Saved data entries
Segment Open

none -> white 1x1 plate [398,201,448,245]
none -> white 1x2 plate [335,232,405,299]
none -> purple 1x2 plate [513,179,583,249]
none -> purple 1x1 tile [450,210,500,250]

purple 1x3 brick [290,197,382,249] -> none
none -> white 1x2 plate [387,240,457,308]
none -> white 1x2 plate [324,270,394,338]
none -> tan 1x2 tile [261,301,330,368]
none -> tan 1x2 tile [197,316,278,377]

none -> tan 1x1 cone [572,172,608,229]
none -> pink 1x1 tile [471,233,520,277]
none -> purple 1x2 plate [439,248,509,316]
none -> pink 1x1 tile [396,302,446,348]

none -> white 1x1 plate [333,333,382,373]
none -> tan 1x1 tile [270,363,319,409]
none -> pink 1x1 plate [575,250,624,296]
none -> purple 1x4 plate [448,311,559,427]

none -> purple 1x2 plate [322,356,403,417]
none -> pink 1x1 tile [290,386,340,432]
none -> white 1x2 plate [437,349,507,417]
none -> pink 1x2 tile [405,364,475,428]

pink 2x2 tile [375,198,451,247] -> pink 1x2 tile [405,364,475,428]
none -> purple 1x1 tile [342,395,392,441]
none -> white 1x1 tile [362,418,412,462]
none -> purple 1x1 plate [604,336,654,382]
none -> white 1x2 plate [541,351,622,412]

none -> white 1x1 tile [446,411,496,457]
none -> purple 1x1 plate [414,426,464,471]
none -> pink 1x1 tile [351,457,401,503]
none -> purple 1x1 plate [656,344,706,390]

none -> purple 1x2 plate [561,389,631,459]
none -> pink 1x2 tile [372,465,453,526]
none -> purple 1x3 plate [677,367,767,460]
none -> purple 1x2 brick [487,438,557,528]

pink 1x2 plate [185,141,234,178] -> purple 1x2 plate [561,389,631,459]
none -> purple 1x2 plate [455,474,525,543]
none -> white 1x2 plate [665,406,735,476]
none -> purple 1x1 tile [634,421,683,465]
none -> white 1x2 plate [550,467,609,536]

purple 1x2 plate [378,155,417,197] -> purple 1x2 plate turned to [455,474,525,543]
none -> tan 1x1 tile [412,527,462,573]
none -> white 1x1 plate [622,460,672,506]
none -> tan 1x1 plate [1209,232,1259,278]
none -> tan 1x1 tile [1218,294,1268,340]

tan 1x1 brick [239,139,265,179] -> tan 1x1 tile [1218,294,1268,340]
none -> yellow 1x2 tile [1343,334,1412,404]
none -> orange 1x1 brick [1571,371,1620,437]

Segment Closed

■ What the exercise asks: From the line holding "tan 1x1 brick" down to the final line above, quote every line exactly and only those lines.

■ Solution to the exercise:
tan 1x1 brick [239,139,265,179] -> tan 1x1 tile [1218,294,1268,340]
none -> yellow 1x2 tile [1343,334,1412,404]
none -> orange 1x1 brick [1571,371,1620,437]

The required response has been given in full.